PROBLEM DETAILS => Retype, word for word, every line of the records below starting at the one that contains "(589, 410) = (142, 228): black" and ending at the one that contains "(375, 266) = (367, 289): green"; include both of those lines and nothing more.

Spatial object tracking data
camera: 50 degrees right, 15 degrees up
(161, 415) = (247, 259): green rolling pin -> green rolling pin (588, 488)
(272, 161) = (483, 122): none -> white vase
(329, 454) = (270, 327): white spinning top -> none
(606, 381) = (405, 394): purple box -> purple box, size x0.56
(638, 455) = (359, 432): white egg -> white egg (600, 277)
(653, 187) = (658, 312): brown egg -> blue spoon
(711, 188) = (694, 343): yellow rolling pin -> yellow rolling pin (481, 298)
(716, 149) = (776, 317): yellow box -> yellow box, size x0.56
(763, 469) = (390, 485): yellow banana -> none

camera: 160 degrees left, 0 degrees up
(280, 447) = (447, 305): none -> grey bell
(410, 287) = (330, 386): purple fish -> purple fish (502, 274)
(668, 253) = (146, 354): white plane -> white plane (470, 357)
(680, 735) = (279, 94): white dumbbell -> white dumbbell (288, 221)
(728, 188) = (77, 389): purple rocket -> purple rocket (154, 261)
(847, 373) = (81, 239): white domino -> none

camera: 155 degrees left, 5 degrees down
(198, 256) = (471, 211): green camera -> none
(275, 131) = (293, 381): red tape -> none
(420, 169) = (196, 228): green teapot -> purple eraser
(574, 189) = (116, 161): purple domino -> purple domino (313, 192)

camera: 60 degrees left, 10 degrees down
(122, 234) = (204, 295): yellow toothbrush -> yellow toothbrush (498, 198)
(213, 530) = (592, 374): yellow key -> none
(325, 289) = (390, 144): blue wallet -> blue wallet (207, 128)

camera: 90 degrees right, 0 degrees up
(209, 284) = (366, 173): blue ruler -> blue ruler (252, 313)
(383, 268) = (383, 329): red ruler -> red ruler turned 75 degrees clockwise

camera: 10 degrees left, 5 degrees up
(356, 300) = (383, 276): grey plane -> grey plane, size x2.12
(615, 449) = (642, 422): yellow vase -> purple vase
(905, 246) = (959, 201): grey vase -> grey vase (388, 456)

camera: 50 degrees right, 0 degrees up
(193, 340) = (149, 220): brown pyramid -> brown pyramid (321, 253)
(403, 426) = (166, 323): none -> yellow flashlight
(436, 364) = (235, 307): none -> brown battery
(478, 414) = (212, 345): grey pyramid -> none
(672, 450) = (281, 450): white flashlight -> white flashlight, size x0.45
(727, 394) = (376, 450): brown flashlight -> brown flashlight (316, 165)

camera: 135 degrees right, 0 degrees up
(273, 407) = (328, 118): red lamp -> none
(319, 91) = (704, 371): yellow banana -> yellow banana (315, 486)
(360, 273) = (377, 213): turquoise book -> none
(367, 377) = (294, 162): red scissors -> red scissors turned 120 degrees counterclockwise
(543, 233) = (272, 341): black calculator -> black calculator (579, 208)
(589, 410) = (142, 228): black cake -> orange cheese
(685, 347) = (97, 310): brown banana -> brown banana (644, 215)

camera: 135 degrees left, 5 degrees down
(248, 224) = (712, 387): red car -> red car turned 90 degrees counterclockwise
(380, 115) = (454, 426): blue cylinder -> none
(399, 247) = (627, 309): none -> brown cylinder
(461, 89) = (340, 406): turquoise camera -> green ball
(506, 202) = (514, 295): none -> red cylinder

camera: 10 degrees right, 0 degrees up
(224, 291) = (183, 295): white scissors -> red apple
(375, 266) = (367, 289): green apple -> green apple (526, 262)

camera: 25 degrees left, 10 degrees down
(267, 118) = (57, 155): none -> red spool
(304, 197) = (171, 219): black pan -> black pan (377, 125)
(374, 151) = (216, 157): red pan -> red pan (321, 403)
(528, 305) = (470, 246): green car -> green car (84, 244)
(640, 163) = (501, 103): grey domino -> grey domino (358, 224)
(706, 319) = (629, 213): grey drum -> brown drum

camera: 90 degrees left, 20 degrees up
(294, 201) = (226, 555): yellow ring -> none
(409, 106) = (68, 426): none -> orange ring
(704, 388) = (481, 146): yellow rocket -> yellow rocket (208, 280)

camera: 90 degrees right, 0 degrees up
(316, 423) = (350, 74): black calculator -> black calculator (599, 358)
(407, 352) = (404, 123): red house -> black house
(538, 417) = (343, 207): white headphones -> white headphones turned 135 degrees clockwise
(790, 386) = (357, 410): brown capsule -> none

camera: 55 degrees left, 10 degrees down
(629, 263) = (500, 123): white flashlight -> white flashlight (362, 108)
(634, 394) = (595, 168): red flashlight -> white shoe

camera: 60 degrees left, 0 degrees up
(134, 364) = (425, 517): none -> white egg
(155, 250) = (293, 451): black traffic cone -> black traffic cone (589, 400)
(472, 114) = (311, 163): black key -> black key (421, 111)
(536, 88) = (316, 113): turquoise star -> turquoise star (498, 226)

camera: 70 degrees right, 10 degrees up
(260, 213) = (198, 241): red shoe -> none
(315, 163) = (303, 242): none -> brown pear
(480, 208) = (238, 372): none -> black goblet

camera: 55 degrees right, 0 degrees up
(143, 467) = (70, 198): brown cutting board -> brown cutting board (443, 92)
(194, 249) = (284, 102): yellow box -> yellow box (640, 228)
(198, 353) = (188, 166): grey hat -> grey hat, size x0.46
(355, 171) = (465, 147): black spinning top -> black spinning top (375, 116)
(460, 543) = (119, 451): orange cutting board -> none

ANSWER SECTION =>
(589, 410) = (142, 228): black cake -> orange cheese
(685, 347) = (97, 310): brown banana -> brown banana (644, 215)

camera: 135 degrees left, 5 degrees down
(248, 224) = (712, 387): red car -> red car turned 90 degrees counterclockwise
(380, 115) = (454, 426): blue cylinder -> none
(399, 247) = (627, 309): none -> brown cylinder
(461, 89) = (340, 406): turquoise camera -> green ball
(506, 202) = (514, 295): none -> red cylinder

camera: 10 degrees right, 0 degrees up
(224, 291) = (183, 295): white scissors -> red apple
(375, 266) = (367, 289): green apple -> green apple (526, 262)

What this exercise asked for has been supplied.